Exercise aim: List each line of the data that holds the string "recoloured", please.

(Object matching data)

▶

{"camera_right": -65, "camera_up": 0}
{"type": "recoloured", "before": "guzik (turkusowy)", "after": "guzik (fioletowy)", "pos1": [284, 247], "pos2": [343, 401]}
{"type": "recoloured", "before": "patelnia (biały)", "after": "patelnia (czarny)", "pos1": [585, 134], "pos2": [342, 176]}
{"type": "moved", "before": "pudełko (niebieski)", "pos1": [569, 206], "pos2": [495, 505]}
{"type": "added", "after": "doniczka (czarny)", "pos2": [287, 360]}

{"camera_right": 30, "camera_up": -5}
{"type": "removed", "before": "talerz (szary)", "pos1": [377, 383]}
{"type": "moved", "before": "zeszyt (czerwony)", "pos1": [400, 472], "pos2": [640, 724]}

◀
▶

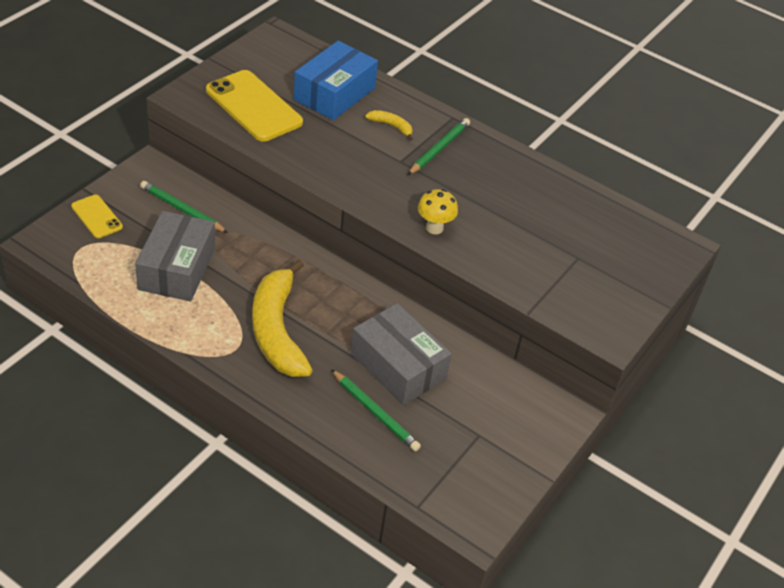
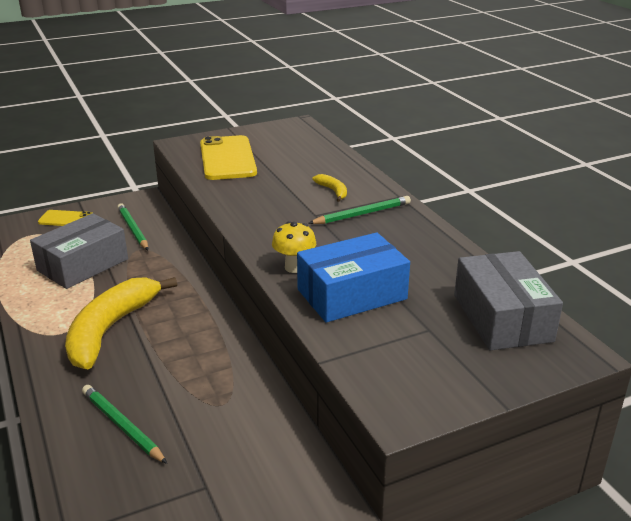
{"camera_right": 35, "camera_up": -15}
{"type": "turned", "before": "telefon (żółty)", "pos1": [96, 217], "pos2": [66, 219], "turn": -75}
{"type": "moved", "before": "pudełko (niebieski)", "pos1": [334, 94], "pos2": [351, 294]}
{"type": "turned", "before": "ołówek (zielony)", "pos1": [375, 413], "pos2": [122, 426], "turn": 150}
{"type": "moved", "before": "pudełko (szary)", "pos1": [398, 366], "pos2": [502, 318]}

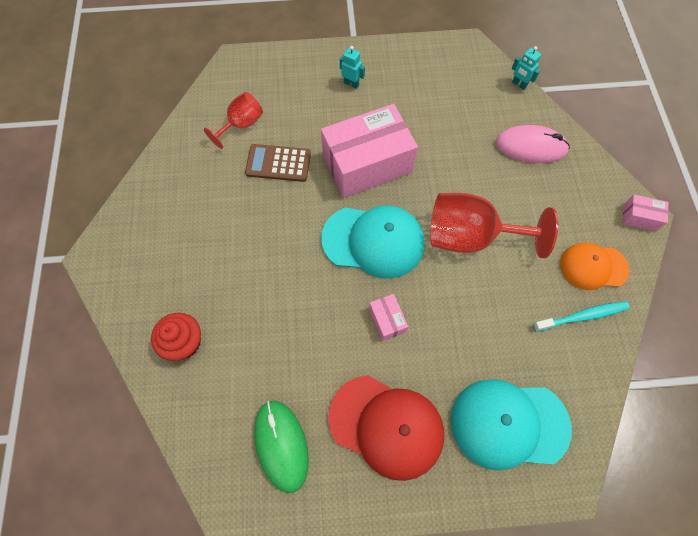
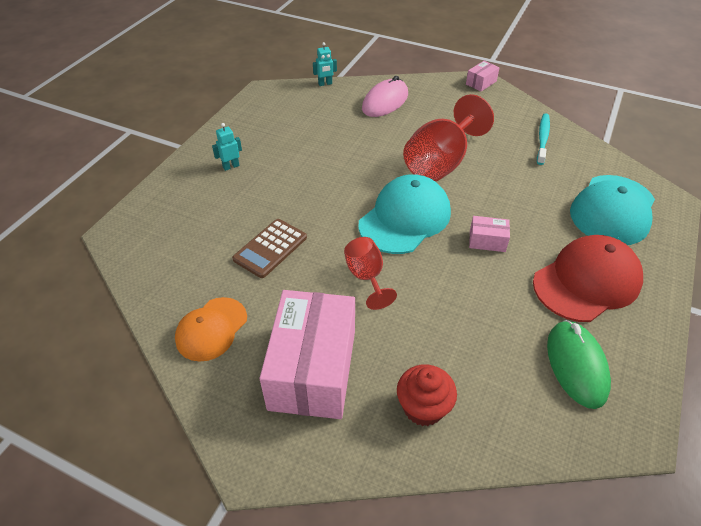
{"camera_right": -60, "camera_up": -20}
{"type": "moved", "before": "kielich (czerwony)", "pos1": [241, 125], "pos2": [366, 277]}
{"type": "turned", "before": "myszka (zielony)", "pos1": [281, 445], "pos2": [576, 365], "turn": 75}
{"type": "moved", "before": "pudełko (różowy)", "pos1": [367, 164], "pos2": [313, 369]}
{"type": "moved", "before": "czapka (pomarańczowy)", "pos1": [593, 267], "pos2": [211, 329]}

◀

Written solution:
{"type": "recoloured", "before": "guzik (turkusowy)", "after": "guzik (fioletowy)", "pos1": [284, 247], "pos2": [343, 401]}
{"type": "recoloured", "before": "patelnia (biały)", "after": "patelnia (czarny)", "pos1": [585, 134], "pos2": [342, 176]}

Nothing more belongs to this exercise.